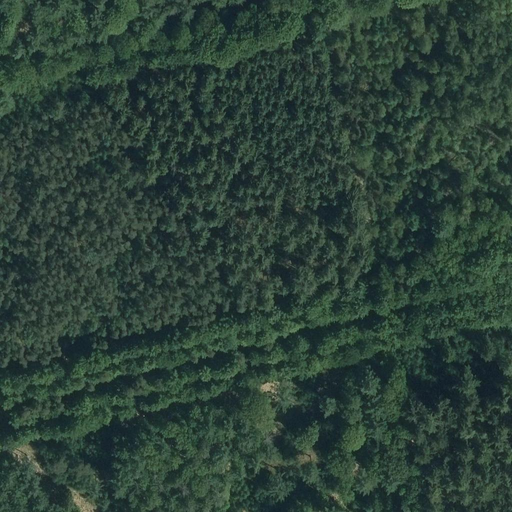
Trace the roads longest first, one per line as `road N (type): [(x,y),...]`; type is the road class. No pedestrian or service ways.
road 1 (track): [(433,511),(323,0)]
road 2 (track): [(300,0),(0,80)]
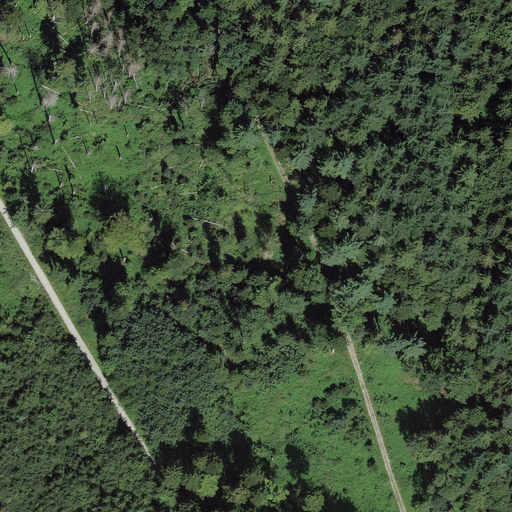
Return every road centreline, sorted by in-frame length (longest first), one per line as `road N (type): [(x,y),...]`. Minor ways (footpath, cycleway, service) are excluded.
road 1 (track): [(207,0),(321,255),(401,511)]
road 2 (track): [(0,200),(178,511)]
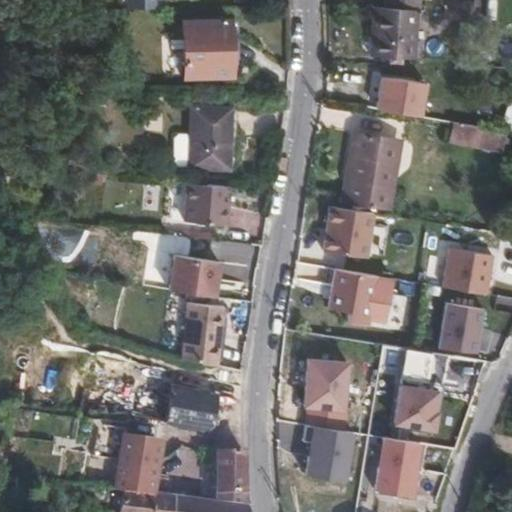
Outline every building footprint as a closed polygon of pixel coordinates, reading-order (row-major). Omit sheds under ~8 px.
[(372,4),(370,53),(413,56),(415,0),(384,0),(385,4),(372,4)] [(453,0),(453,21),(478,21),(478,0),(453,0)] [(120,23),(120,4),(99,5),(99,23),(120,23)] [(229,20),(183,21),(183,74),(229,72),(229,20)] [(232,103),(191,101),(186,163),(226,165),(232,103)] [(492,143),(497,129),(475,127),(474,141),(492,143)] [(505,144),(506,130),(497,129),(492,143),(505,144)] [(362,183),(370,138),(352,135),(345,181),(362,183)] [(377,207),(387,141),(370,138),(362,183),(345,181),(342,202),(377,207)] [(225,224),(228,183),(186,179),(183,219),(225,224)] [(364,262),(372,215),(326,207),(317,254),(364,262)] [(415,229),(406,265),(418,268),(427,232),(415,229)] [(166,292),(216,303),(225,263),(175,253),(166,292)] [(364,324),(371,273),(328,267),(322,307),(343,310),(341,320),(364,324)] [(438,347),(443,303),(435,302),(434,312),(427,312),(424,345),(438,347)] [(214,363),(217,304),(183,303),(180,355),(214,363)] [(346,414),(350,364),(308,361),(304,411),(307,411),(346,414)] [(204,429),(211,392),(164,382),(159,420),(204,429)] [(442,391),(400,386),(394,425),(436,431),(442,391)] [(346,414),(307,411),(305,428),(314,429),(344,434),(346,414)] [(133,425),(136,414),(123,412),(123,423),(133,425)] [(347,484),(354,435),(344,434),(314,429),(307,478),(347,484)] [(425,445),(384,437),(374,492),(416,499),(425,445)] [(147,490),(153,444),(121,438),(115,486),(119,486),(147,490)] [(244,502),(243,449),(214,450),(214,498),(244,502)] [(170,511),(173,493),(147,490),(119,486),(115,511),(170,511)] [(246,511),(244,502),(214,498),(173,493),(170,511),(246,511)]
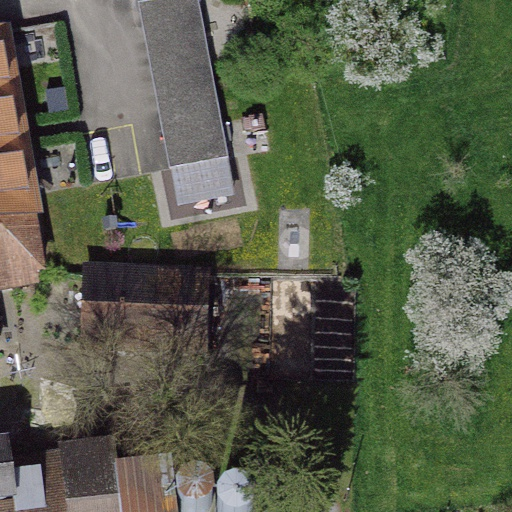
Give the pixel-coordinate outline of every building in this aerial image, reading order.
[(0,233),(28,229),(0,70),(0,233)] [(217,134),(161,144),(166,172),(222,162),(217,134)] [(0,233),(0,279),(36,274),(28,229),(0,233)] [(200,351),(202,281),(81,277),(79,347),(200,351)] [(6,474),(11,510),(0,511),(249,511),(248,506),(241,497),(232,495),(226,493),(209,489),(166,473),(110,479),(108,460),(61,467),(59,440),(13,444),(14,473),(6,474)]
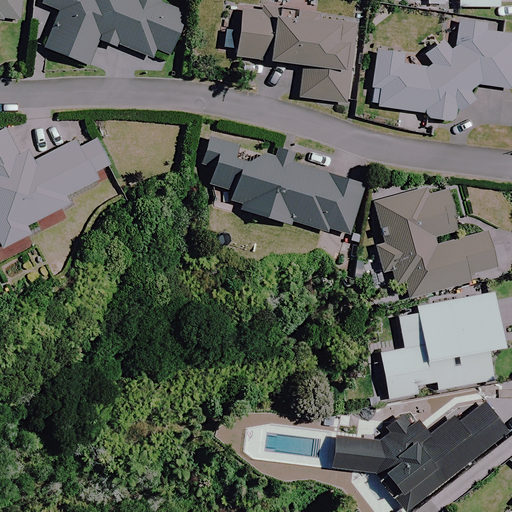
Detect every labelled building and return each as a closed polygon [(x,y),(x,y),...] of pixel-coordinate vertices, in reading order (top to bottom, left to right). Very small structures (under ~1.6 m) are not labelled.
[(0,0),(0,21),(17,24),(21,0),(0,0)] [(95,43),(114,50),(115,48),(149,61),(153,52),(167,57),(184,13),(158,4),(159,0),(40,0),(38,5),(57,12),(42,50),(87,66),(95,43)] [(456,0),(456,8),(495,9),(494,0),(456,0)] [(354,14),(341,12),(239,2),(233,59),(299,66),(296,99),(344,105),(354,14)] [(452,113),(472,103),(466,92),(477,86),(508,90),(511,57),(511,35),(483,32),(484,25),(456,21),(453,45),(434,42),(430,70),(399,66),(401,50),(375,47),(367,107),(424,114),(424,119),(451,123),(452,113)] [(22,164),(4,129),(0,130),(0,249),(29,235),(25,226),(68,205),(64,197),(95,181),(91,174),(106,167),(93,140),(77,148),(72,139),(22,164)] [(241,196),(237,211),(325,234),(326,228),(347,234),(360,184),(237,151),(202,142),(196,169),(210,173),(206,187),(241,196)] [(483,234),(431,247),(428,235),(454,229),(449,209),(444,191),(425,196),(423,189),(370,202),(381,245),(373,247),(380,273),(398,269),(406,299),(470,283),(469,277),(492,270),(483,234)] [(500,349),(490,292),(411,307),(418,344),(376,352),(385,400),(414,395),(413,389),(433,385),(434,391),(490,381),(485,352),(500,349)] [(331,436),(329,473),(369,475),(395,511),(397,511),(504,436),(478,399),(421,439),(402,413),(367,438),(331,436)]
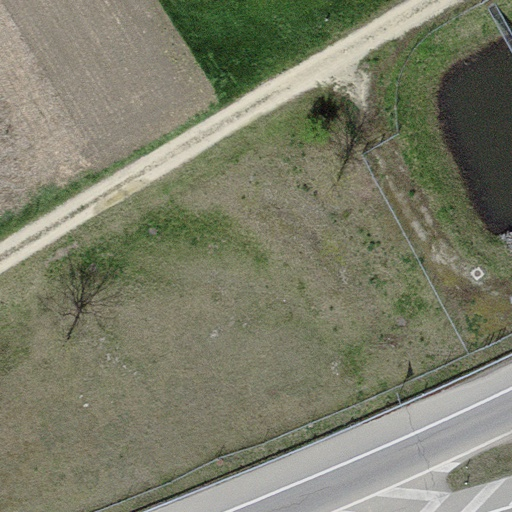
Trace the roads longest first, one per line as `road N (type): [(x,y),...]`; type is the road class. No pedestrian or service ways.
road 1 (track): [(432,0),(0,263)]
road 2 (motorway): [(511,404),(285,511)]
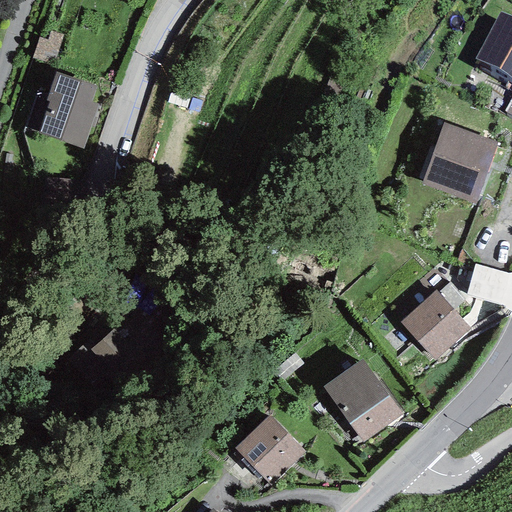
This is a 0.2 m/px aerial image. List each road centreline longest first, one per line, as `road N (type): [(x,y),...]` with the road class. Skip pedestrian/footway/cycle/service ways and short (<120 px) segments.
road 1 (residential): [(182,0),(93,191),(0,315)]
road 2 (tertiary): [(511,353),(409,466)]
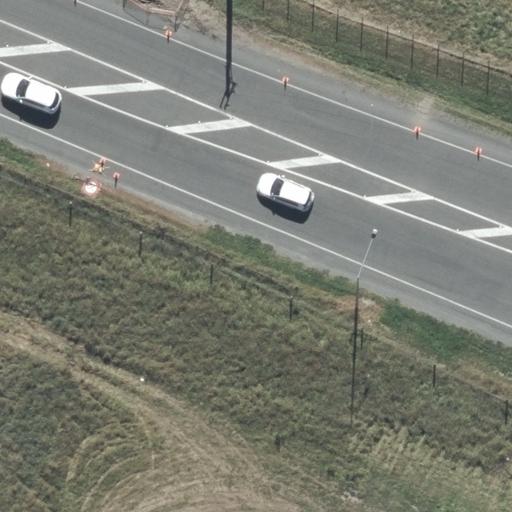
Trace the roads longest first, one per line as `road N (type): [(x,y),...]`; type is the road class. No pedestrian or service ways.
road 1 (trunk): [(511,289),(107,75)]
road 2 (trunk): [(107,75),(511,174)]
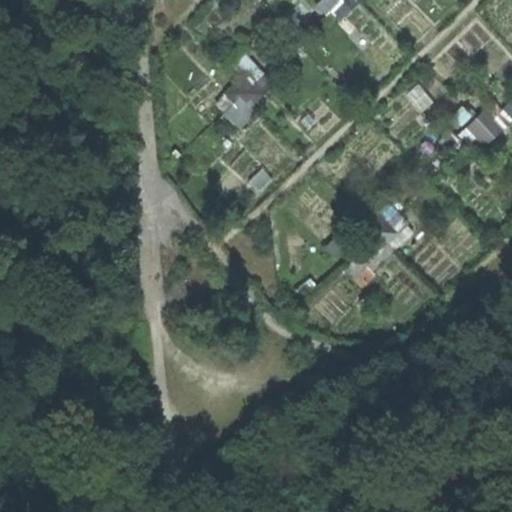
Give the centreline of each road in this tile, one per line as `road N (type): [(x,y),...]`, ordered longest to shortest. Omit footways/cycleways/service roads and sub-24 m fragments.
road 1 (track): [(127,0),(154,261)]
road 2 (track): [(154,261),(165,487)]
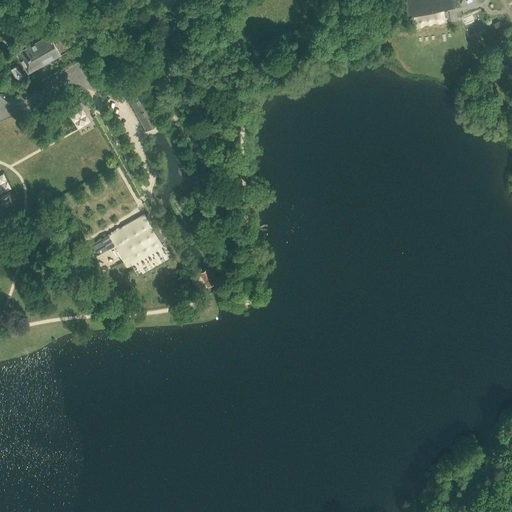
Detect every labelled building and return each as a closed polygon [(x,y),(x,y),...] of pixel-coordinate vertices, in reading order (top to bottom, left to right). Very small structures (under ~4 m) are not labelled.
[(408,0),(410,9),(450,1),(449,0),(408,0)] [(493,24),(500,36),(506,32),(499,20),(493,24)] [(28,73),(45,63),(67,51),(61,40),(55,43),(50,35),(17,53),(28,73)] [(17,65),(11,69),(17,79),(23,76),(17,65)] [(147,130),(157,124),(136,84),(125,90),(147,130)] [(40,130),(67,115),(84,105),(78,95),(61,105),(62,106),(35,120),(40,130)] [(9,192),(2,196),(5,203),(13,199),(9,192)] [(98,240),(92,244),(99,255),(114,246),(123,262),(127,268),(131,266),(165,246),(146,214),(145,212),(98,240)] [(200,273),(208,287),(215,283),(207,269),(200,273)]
+++
## YOUR TASK:
Copy out every line of the listing above that contains the string "aerial", matching case exactly.

## PROBLEM SOLUTION:
Give the pixel-coordinate outline of every building in this aerial image, reading order.
This is a 0.2 m/px aerial image. List each road centreline longest first, one per line, as `road N (type): [(x,y),...]` with the road class. Skip pedestrian/footway/cycle/service ways and short (<120 px) segments.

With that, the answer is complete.